Stored entries
──────────────────────────────

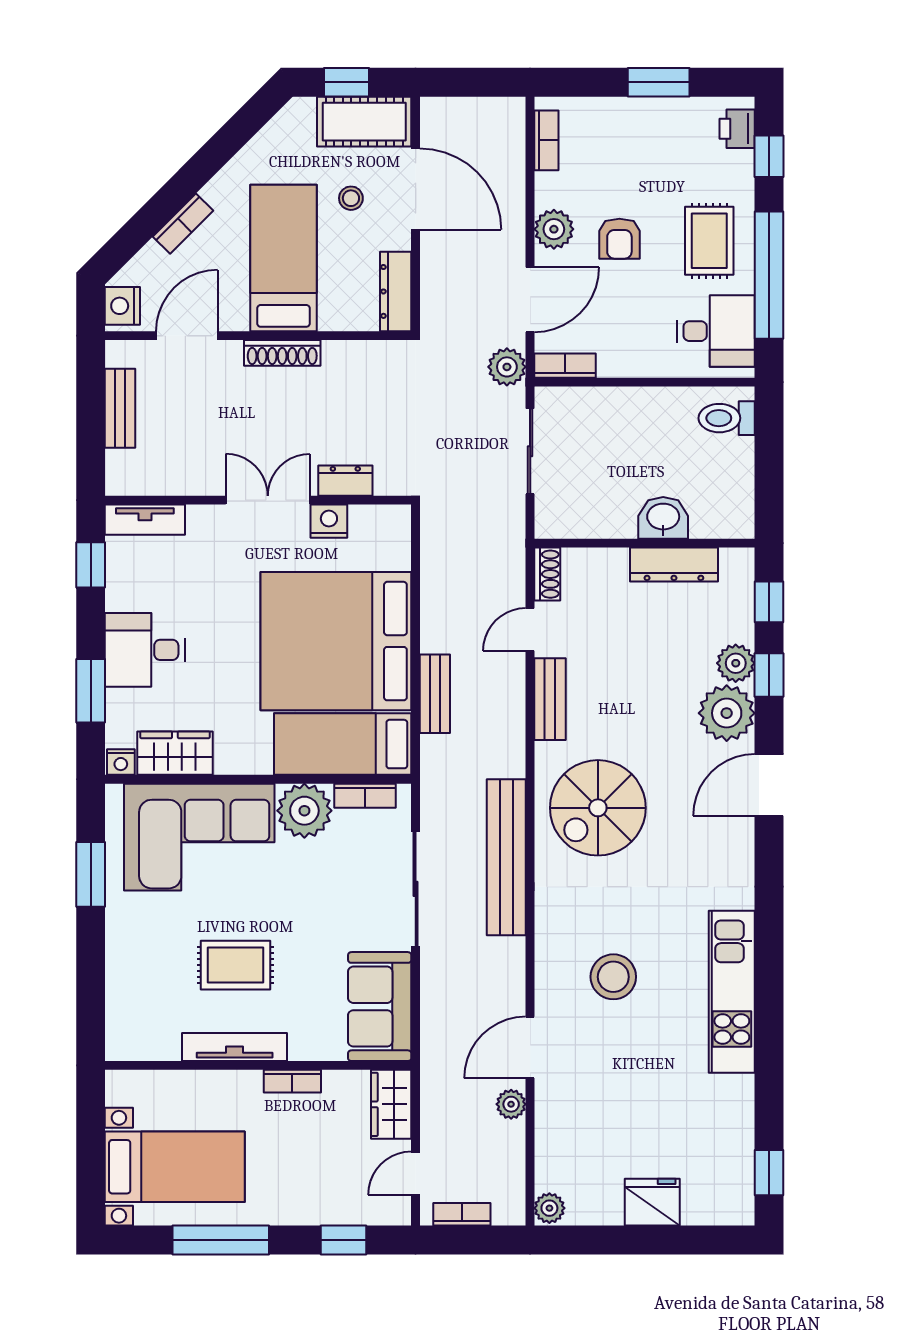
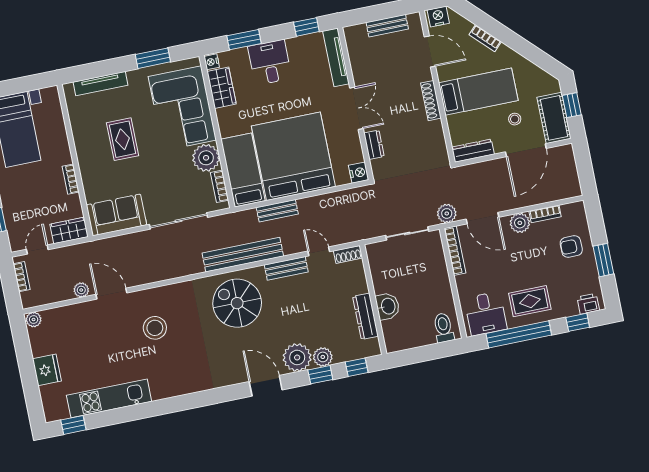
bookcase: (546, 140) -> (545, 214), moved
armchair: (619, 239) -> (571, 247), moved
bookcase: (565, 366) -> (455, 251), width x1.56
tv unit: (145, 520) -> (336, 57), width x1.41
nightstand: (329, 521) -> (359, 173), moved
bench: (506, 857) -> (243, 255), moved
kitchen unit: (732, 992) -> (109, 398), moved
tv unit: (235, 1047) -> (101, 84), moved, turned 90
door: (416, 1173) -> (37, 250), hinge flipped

──────────────────────────────

Work request — Every line that holds the word "moved" should be copied from the records.

Response —
bookcase: (546, 140) -> (545, 214), moved
armchair: (619, 239) -> (571, 247), moved
nightstand: (329, 521) -> (359, 173), moved
bench: (506, 857) -> (243, 255), moved
kitchen unit: (732, 992) -> (109, 398), moved
tv unit: (235, 1047) -> (101, 84), moved, turned 90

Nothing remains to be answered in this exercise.